◆ DATA FOR PROCESSING ◆
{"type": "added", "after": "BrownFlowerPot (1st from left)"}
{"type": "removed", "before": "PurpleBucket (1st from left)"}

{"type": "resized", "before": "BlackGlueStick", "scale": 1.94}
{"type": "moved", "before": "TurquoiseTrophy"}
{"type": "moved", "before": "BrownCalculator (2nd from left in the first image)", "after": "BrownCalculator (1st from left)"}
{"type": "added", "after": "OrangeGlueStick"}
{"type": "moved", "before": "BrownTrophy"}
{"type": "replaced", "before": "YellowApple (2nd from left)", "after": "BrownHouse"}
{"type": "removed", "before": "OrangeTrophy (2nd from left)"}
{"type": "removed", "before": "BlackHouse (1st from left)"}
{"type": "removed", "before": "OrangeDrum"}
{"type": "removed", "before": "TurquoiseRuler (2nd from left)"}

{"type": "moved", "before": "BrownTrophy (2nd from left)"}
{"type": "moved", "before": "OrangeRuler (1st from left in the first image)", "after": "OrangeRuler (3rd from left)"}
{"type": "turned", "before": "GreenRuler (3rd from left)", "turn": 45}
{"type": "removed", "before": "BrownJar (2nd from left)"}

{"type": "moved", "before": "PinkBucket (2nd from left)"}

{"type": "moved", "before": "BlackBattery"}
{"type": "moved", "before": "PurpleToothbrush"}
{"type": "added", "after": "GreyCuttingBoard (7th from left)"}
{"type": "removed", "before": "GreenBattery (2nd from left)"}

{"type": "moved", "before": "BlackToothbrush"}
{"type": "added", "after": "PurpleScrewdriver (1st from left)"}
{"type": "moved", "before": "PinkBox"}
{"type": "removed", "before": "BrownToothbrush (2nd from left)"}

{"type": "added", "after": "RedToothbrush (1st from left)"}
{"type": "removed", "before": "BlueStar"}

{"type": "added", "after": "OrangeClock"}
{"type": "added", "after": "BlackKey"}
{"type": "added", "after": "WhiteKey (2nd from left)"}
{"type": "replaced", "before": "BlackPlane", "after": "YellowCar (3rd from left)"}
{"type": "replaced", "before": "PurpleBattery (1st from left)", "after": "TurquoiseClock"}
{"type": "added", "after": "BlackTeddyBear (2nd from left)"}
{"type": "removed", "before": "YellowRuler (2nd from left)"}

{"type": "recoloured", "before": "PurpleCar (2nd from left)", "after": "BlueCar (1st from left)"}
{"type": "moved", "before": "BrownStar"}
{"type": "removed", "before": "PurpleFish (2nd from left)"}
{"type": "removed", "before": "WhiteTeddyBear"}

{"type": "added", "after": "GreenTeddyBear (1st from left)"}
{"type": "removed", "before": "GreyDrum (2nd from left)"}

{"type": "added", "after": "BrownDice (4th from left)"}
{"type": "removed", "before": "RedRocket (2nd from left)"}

◆ YOUR ASSIGNMENT ◆
Set every record down again, exactly as given.

◆ RESPONSE BOX ◆
{"type": "added", "after": "BrownFlowerPot (1st from left)"}
{"type": "removed", "before": "PurpleBucket (1st from left)"}

{"type": "resized", "before": "BlackGlueStick", "scale": 1.94}
{"type": "moved", "before": "TurquoiseTrophy"}
{"type": "moved", "before": "BrownCalculator (2nd from left in the first image)", "after": "BrownCalculator (1st from left)"}
{"type": "added", "after": "OrangeGlueStick"}
{"type": "moved", "before": "BrownTrophy"}
{"type": "replaced", "before": "YellowApple (2nd from left)", "after": "BrownHouse"}
{"type": "removed", "before": "OrangeTrophy (2nd from left)"}
{"type": "removed", "before": "BlackHouse (1st from left)"}
{"type": "removed", "before": "OrangeDrum"}
{"type": "removed", "before": "TurquoiseRuler (2nd from left)"}

{"type": "moved", "before": "BrownTrophy (2nd from left)"}
{"type": "moved", "before": "OrangeRuler (1st from left in the first image)", "after": "OrangeRuler (3rd from left)"}
{"type": "turned", "before": "GreenRuler (3rd from left)", "turn": 45}
{"type": "removed", "before": "BrownJar (2nd from left)"}

{"type": "moved", "before": "PinkBucket (2nd from left)"}

{"type": "moved", "before": "BlackBattery"}
{"type": "moved", "before": "PurpleToothbrush"}
{"type": "added", "after": "GreyCuttingBoard (7th from left)"}
{"type": "removed", "before": "GreenBattery (2nd from left)"}

{"type": "moved", "before": "BlackToothbrush"}
{"type": "added", "after": "PurpleScrewdriver (1st from left)"}
{"type": "moved", "before": "PinkBox"}
{"type": "removed", "before": "BrownToothbrush (2nd from left)"}

{"type": "added", "after": "RedToothbrush (1st from left)"}
{"type": "removed", "before": "BlueStar"}

{"type": "added", "after": "OrangeClock"}
{"type": "added", "after": "BlackKey"}
{"type": "added", "after": "WhiteKey (2nd from left)"}
{"type": "replaced", "before": "BlackPlane", "after": "YellowCar (3rd from left)"}
{"type": "replaced", "before": "PurpleBattery (1st from left)", "after": "TurquoiseClock"}
{"type": "added", "after": "BlackTeddyBear (2nd from left)"}
{"type": "removed", "before": "YellowRuler (2nd from left)"}

{"type": "recoloured", "before": "PurpleCar (2nd from left)", "after": "BlueCar (1st from left)"}
{"type": "moved", "before": "BrownStar"}
{"type": "removed", "before": "PurpleFish (2nd from left)"}
{"type": "removed", "before": "WhiteTeddyBear"}

{"type": "added", "after": "GreenTeddyBear (1st from left)"}
{"type": "removed", "before": "GreyDrum (2nd from left)"}

{"type": "added", "after": "BrownDice (4th from left)"}
{"type": "removed", "before": "RedRocket (2nd from left)"}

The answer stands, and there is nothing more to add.